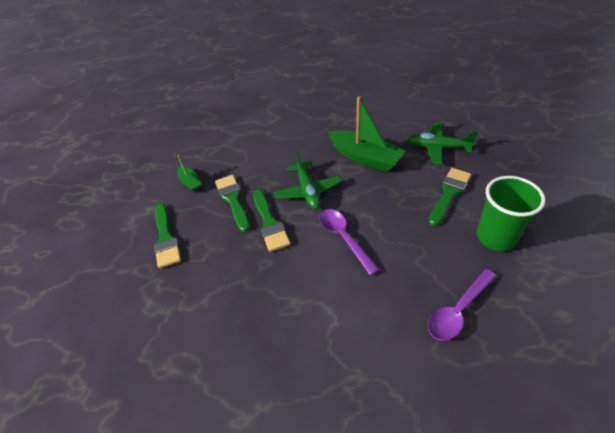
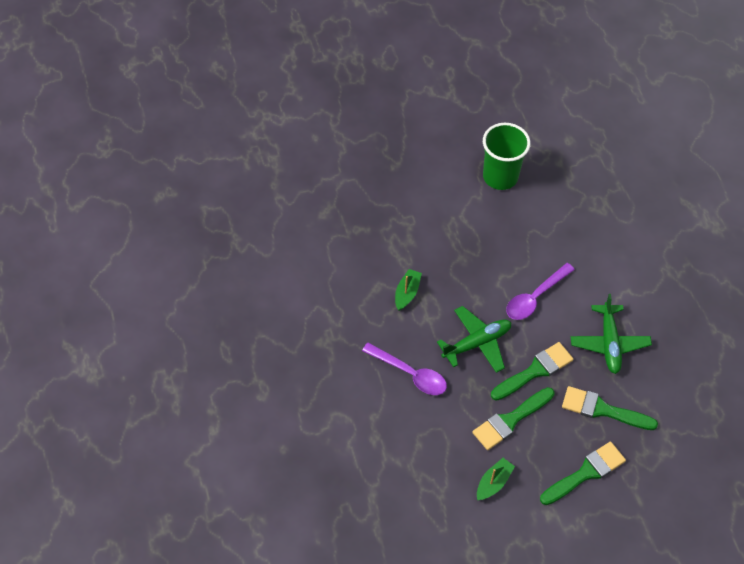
camera: 110 degrees left, 10 degrees up
(365, 157) = (407, 293): green boat -> green boat, size x0.49
(438, 147) = (375, 221): green plane -> green plane (609, 343)
(449, 194) = (450, 211): green brush -> green brush (603, 410)
(458, 310) = (587, 206): purple spoon -> purple spoon (410, 374)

+ + + + + + +

ACTIVITY -> Output exactly the lines from the one containing "(449, 194) = (450, 211): green" through the last line of the entries, both ends included.

EXERCISE OUTPUT ->
(449, 194) = (450, 211): green brush -> green brush (603, 410)
(458, 310) = (587, 206): purple spoon -> purple spoon (410, 374)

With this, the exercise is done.